**Work task:**
How do the lines below between the ones holding "first_place: [343, 556]" and "degrees: 60", inclusive, read? Give them again exactly, with no other lines.

════════════════

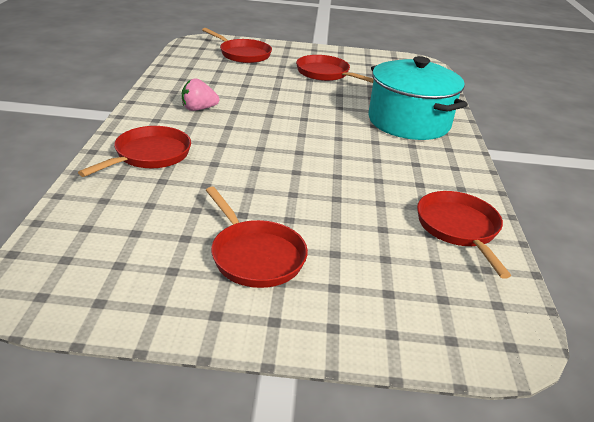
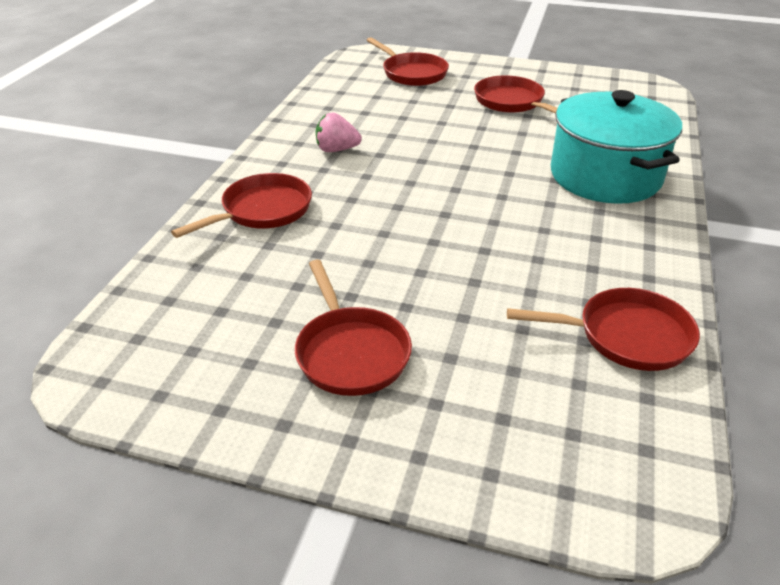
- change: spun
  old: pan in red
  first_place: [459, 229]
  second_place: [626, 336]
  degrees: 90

════════════════

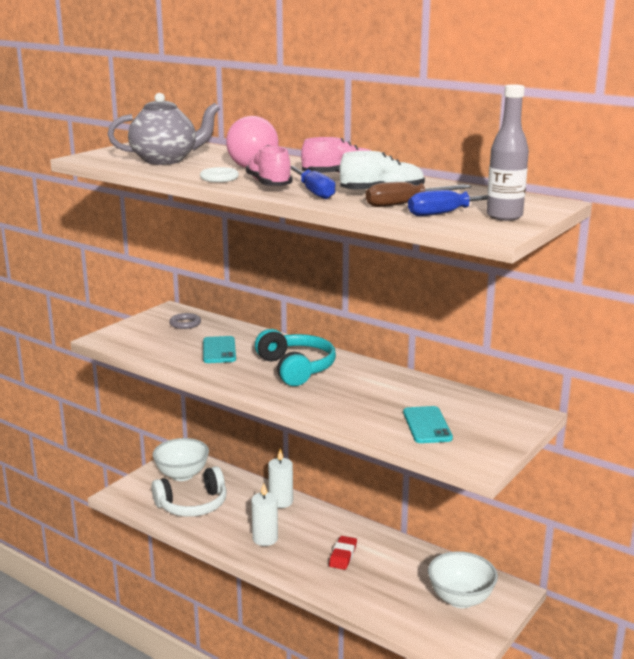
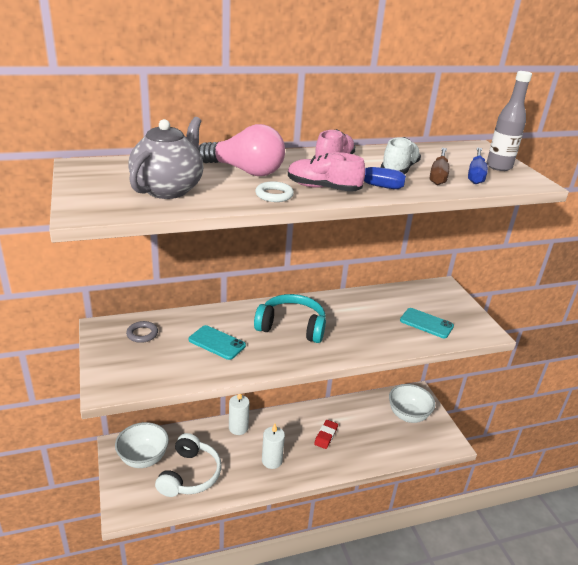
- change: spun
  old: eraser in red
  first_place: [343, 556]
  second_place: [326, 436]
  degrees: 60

════════════════

**Completed exercise:**
  first_place: [343, 556]
  second_place: [326, 436]
  degrees: 60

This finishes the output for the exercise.